◆ What to do: Copy every line from the records below that holds the word "degrees".

◆ Data to use:
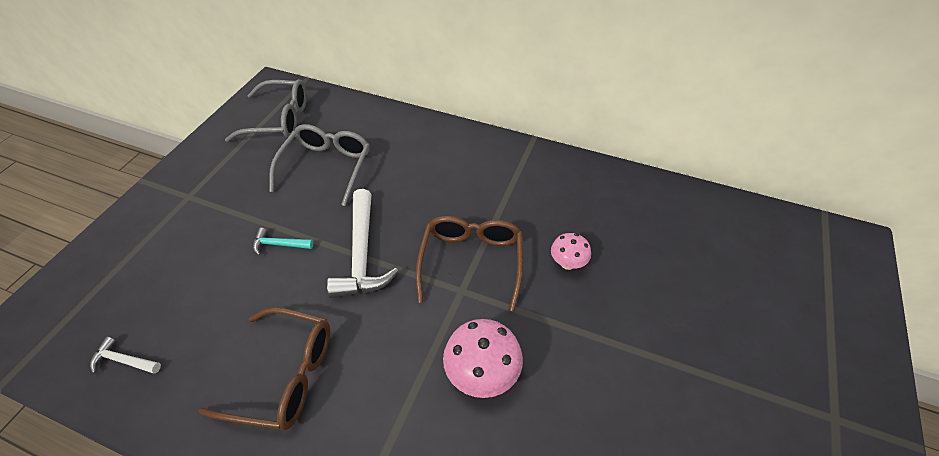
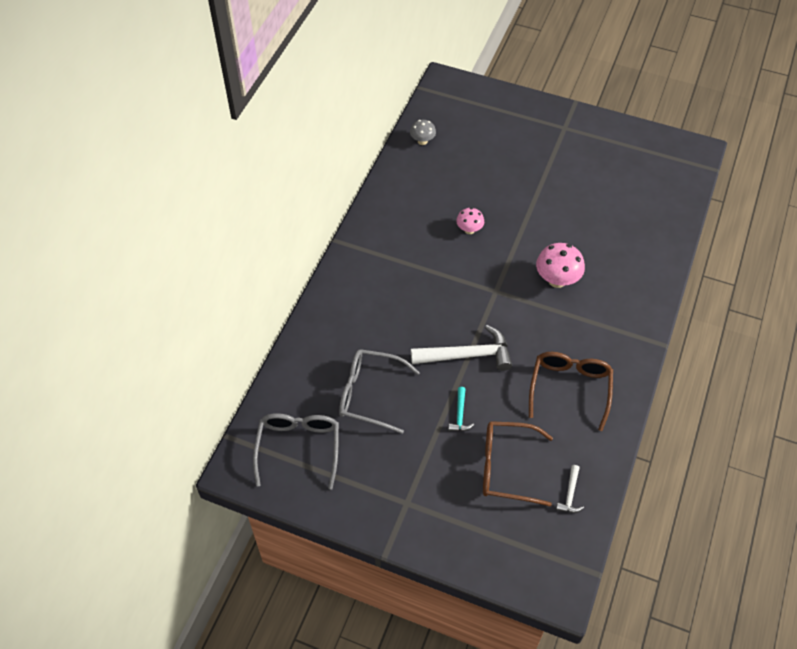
camera: 90 degrees left, 5 degrees up
(471, 261) = (470, 285): brown glasses -> brown glasses (506, 467)
(719, 214) = (422, 141): none -> grey mushroom

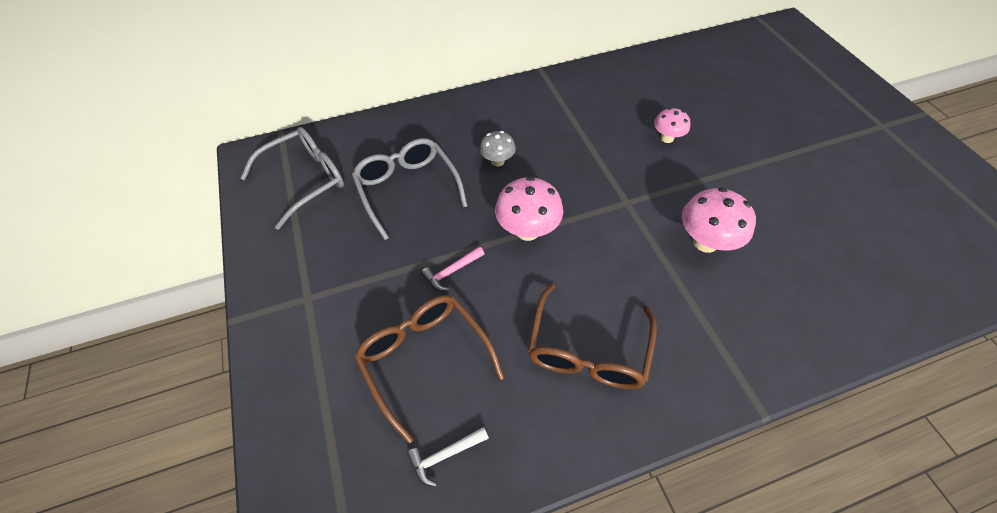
camera: 50 degrees right, 0 degrees up
(422, 141) = (710, 52): grey mushroom -> grey mushroom (497, 161)
(460, 415) = (451, 272): turquoise hammer -> pink hammer
(467, 355) = (527, 230): white hammer -> pink mushroom
(570, 388) = (587, 350): brown glasses -> brown glasses turned 135 degrees clockwise

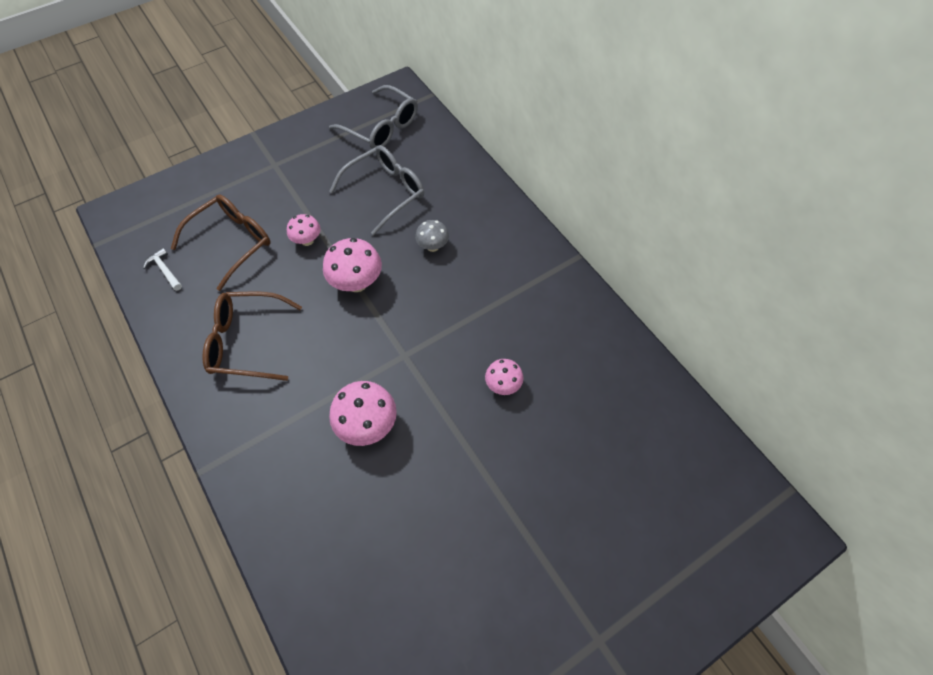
camera: 75 degrees right, 5 degrees up
(451, 272) = (307, 240): pink hammer -> pink mushroom

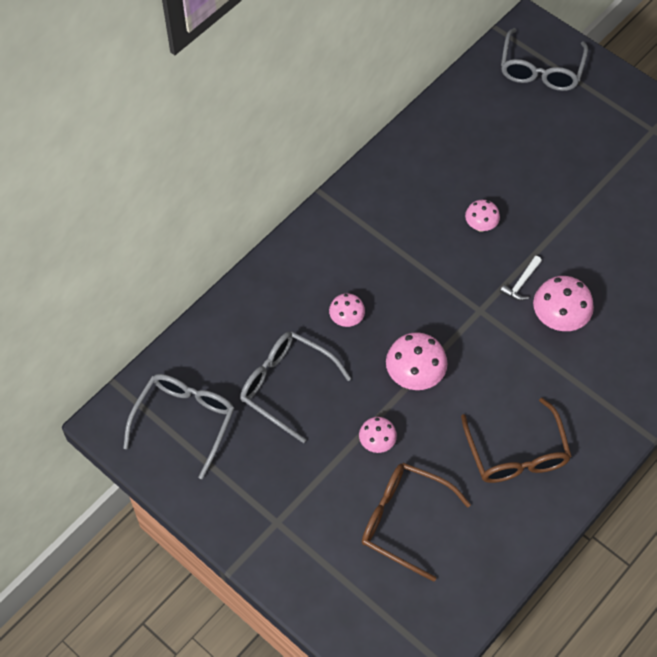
camera: 105 degrees left, 0 degrees up
(165, 270) = (462, 576): white hammer -> white hammer (521, 283)
(433, 246) = (346, 319): grey mushroom -> pink mushroom
(716, 523) = (540, 70): none -> grey glasses

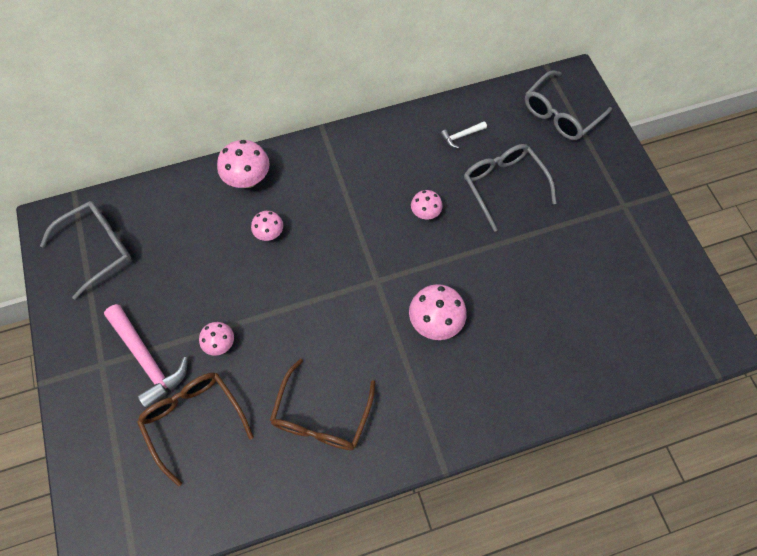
camera: 30 degrees right, 5 degrees up
(286, 386) = (187, 261): grey glasses -> grey glasses (503, 185)
(318, 494) = (147, 360): none -> pink hammer
(414, 376) = (287, 306): pink mushroom -> pink mushroom (248, 179)
(521, 283) = (425, 276): white hammer -> white hammer (461, 136)

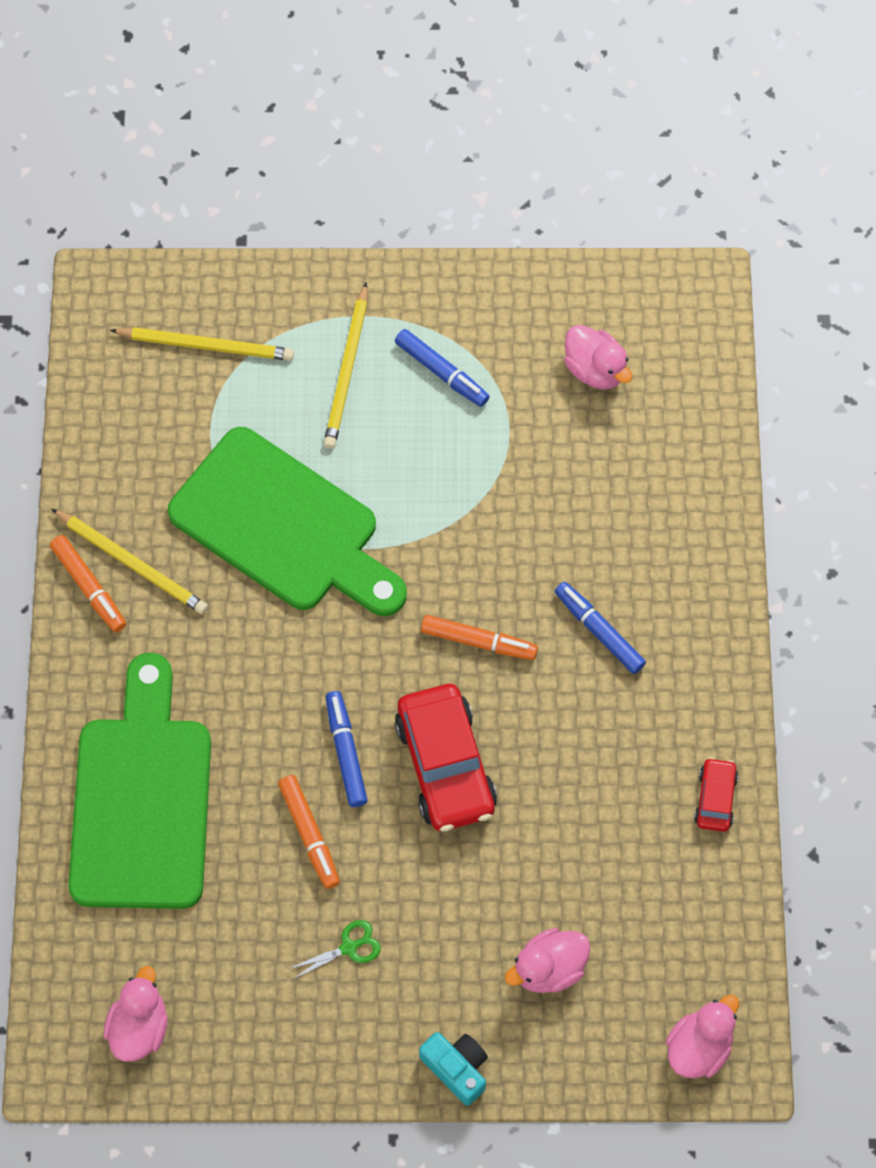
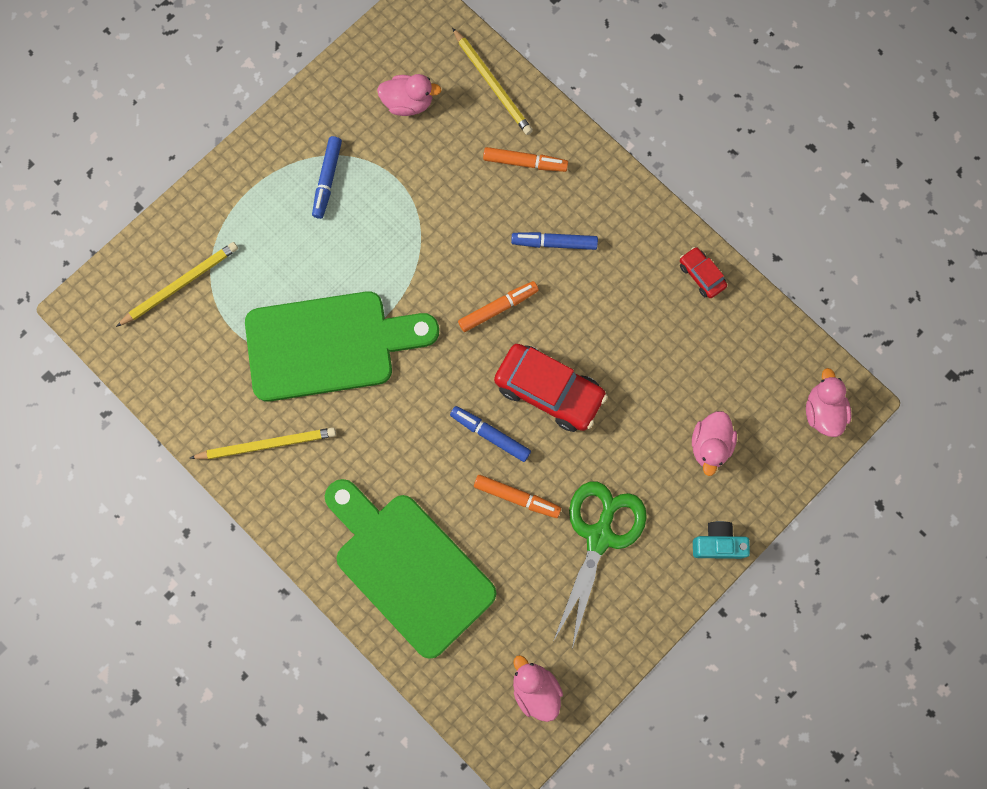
camera: 45 degrees left, 10 degrees up
(89, 587) = (256, 480): orange marker -> orange marker (525, 163)
(347, 370) = (274, 226): yellow pencil -> yellow pencil (492, 84)
(349, 947) = (599, 536): green scissors -> green scissors, size x2.40
(441, 372) = (327, 180): blue marker -> blue marker turned 105 degrees clockwise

◆ Answer below:
camera: 90 degrees left, 5 degrees up
camera: 50 degrees right, 0 degrees up
(570, 388) = (587, 350): brown glasses -> brown glasses turned 135 degrees clockwise
camera: 75 degrees right, 5 degrees up
camera: 105 degrees left, 0 degrees up
camera: 30 degrees right, 5 degrees up
camera: 45 degrees left, 10 degrees up
(441, 372) = (327, 180): blue marker -> blue marker turned 105 degrees clockwise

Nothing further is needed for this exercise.